For the listing below, output exactly the lines from the line with "LCD pin SCL: A4 -> D7" up to and including the line with "BARO pin GND: GND -> 5V", and no other lines.
◆ ◆ ◆
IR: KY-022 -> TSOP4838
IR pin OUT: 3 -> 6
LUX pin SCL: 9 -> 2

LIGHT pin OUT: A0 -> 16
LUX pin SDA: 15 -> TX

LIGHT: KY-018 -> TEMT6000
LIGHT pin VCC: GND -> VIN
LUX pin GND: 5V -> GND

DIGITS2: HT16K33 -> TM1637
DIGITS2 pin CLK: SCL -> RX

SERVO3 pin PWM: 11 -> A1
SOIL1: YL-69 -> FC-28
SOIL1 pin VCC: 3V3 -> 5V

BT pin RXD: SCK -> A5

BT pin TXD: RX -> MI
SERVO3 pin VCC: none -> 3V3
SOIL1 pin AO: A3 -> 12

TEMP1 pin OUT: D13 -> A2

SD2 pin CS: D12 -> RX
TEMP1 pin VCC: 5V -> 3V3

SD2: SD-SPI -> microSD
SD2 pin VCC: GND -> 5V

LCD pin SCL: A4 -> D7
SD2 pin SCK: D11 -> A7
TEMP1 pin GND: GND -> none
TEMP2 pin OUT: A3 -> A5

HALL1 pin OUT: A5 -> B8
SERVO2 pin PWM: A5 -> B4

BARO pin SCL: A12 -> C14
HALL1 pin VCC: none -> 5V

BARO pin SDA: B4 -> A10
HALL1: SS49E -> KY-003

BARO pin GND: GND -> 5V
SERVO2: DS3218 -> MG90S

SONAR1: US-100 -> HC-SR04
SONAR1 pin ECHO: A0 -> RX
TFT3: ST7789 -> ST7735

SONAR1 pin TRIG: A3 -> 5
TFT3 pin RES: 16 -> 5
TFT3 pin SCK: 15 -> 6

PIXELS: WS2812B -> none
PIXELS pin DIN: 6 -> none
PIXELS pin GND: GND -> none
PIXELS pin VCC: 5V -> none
◆ ◆ ◆
* **ANSWER TO THIS EXERCISE**:
LCD pin SCL: A4 -> D7
SD2 pin SCK: D11 -> A7
TEMP1 pin GND: GND -> none
TEMP2 pin OUT: A3 -> A5

HALL1 pin OUT: A5 -> B8
SERVO2 pin PWM: A5 -> B4

BARO pin SCL: A12 -> C14
HALL1 pin VCC: none -> 5V

BARO pin SDA: B4 -> A10
HALL1: SS49E -> KY-003

BARO pin GND: GND -> 5V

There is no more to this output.